**Brief**: From the data underneath, reproduce exactly the stretch that begins at the line with "yellow brick A4:B5 level 1 -> none" and ends after the line with "cyan brick G2:I2 level 1 -> none".

**Records supplied**:
-------------------------

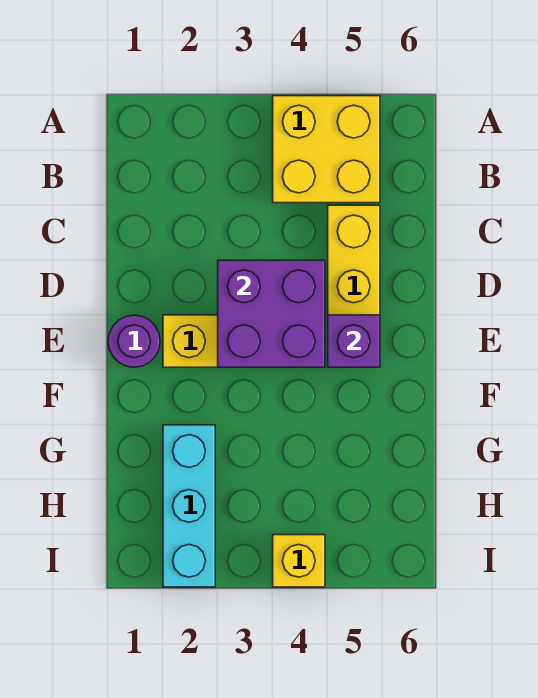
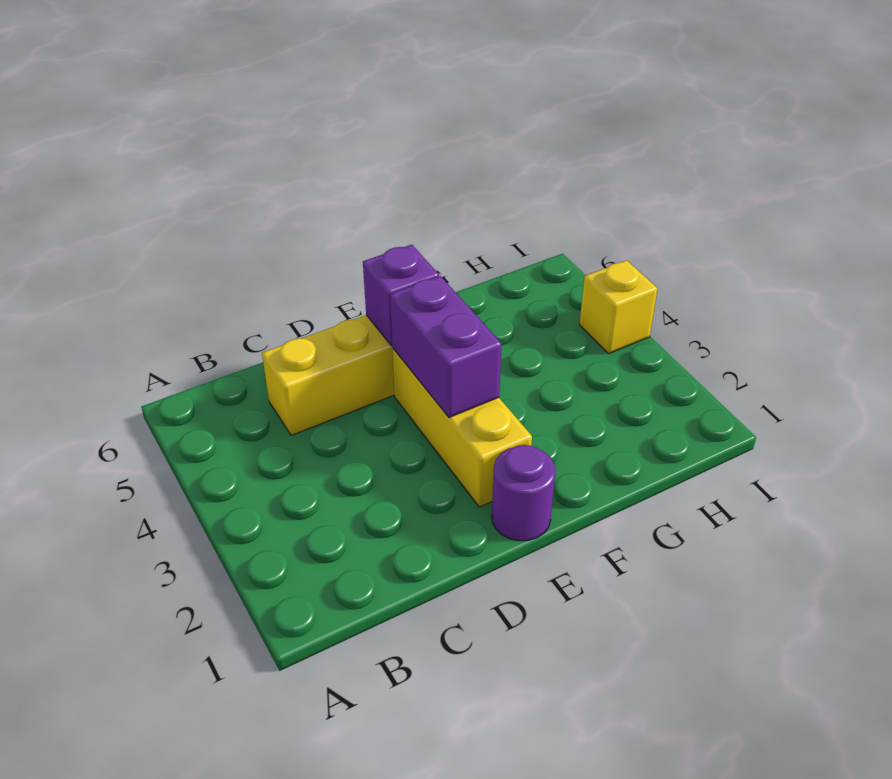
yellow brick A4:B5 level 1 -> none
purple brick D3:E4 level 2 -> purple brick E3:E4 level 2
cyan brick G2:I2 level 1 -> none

-------------------------

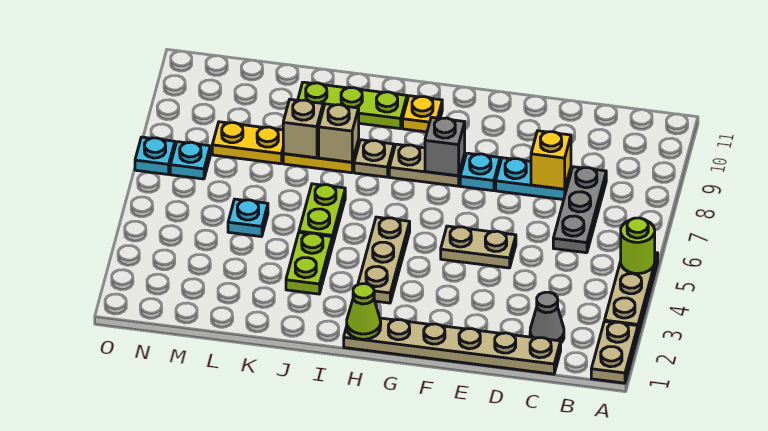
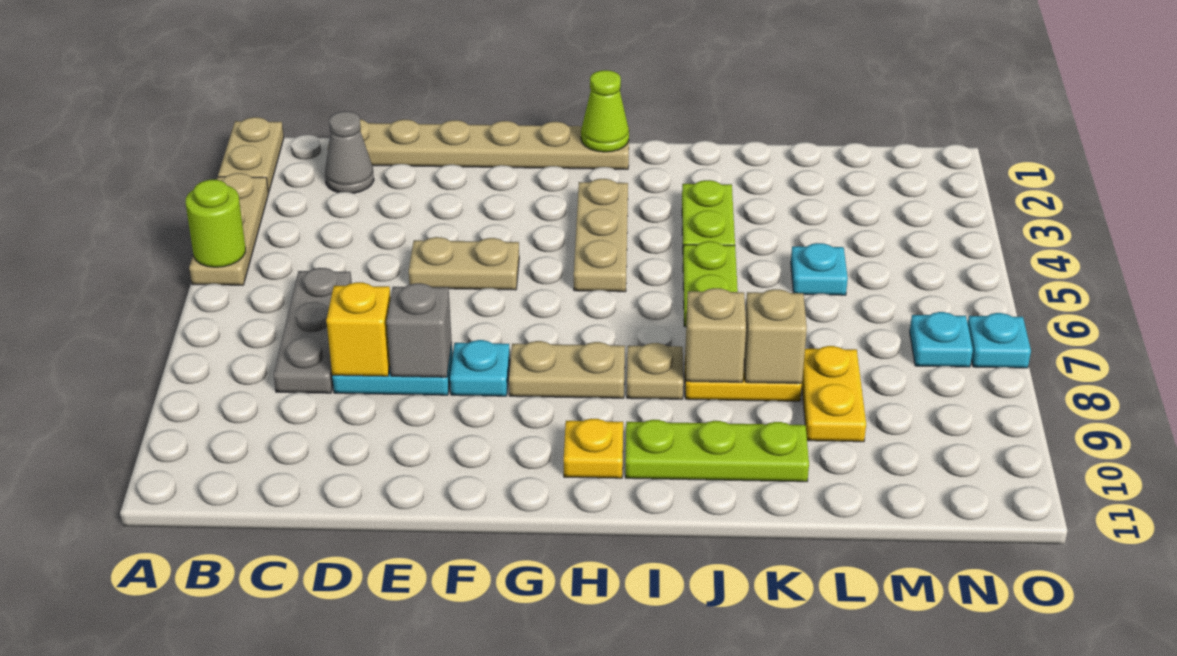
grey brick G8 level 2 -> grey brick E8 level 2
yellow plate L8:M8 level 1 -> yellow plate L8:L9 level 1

-------------------------

**Answer space**:
yellow brick A4:B5 level 1 -> none
purple brick D3:E4 level 2 -> purple brick E3:E4 level 2
cyan brick G2:I2 level 1 -> none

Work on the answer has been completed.